> Directive:
Within the listing below, tally the lines where the word "purple" appears, and answer with nothing but the tally.

> Dataset excerpts:
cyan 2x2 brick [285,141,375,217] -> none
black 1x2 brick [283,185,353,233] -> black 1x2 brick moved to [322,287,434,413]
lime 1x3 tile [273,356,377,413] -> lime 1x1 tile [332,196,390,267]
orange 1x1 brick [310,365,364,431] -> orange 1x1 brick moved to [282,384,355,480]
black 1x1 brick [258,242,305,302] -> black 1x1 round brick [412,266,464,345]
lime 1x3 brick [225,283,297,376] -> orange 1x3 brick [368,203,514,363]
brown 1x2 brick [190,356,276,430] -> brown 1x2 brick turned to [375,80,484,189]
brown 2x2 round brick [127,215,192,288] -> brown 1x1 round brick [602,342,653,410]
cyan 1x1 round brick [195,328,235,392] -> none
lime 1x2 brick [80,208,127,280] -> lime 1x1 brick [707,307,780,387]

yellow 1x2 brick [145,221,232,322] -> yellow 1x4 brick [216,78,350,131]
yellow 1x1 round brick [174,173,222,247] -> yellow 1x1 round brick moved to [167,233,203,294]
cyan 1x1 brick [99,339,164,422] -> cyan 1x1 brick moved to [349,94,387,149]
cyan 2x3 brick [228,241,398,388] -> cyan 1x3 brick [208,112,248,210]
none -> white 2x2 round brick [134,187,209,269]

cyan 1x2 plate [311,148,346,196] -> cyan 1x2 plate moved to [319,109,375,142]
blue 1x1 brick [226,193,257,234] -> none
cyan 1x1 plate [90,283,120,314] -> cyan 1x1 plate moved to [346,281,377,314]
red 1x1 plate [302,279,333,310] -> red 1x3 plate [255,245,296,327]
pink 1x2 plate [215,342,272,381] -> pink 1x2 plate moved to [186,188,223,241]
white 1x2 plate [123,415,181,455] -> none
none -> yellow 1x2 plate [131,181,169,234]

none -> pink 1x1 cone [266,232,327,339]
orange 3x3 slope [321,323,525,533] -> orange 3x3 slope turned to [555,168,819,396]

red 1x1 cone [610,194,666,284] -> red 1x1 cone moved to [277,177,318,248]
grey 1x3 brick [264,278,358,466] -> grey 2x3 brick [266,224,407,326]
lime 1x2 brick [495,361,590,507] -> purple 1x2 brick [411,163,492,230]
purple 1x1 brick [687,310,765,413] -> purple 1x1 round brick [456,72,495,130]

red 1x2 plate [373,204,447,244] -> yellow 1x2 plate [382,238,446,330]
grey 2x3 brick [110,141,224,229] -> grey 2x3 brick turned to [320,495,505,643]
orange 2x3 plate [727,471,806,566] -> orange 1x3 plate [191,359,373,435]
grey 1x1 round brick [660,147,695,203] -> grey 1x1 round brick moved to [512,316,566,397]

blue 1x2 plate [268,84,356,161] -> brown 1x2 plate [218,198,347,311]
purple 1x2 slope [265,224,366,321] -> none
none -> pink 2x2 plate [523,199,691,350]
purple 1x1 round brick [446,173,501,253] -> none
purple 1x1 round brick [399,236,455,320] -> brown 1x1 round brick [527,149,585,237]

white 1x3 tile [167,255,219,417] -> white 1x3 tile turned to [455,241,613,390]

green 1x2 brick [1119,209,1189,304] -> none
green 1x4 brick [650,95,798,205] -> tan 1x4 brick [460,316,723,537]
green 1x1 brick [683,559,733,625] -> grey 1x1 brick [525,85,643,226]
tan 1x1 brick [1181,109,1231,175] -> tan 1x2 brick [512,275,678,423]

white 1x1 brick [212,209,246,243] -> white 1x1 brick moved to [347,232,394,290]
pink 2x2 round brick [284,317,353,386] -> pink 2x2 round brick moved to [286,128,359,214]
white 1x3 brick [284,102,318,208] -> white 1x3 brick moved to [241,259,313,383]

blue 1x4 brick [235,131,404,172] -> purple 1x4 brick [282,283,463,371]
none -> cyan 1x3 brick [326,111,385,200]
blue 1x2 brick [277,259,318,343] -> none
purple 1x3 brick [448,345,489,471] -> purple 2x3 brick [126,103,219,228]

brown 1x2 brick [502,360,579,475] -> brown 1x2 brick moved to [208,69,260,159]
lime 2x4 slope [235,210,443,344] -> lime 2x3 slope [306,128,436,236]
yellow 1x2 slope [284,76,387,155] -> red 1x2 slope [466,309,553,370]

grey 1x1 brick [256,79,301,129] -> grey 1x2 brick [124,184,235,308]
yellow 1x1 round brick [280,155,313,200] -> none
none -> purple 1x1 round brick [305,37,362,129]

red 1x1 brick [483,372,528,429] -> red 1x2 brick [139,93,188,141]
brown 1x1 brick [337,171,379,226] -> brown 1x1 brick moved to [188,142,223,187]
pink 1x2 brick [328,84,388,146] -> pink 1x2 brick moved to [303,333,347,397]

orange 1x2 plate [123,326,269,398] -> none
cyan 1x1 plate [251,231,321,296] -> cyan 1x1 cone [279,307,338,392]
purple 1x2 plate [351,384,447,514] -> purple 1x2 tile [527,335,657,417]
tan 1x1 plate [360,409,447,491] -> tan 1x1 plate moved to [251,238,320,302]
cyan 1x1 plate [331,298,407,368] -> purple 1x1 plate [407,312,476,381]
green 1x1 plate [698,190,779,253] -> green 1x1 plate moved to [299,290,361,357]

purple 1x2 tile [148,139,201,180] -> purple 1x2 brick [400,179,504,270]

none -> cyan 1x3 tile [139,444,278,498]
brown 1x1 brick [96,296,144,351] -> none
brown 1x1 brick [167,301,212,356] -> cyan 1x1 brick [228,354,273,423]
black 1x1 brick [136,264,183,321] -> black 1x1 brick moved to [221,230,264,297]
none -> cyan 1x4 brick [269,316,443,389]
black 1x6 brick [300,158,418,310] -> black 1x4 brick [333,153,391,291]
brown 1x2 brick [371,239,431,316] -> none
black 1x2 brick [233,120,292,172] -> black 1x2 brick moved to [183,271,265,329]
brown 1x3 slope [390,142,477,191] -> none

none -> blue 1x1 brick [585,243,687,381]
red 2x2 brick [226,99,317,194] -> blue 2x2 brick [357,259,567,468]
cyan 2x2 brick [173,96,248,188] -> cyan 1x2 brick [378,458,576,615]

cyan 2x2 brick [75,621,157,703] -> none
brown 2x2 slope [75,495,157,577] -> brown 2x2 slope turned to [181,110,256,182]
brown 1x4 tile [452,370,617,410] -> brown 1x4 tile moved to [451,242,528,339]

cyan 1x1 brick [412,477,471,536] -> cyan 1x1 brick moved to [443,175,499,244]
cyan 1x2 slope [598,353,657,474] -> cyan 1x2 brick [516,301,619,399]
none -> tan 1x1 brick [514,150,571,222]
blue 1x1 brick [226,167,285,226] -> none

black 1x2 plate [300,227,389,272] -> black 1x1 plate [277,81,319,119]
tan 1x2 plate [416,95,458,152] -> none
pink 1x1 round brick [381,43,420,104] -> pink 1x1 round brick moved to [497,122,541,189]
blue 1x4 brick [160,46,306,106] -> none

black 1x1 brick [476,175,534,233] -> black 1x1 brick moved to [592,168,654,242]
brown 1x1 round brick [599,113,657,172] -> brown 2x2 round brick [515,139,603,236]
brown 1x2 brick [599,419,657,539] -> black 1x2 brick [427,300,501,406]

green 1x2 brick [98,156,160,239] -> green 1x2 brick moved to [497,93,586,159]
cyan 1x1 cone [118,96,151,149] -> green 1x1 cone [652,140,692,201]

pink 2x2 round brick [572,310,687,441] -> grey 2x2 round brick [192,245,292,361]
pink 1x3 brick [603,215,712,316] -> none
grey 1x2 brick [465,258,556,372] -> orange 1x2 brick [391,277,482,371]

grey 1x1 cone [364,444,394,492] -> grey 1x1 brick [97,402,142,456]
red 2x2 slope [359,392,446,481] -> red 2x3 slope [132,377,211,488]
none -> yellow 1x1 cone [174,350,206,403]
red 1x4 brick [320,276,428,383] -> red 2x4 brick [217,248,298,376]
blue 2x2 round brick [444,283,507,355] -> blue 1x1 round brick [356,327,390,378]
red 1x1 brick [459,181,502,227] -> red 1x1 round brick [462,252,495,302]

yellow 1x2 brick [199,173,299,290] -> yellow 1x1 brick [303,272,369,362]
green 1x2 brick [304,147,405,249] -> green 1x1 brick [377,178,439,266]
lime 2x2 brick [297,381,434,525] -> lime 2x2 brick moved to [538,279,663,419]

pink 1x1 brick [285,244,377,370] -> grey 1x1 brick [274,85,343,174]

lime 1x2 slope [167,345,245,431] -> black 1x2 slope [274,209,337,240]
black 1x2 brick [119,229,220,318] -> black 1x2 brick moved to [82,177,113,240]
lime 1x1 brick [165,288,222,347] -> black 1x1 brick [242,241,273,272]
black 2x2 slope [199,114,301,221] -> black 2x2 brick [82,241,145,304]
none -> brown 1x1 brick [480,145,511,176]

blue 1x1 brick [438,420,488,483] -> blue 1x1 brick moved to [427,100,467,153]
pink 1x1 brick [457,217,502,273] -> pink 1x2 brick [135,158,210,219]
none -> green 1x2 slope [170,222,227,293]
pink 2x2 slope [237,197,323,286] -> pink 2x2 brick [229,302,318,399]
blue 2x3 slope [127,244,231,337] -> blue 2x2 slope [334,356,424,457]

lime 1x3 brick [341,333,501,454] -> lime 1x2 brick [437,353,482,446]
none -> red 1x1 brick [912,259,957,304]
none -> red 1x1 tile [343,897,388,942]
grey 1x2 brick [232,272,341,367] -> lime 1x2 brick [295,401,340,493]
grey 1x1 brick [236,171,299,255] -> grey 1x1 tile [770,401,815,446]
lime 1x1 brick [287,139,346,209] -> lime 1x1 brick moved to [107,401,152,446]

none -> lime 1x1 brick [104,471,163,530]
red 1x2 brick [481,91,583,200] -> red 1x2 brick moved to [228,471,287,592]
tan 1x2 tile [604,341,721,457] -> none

> Reply to the task:
11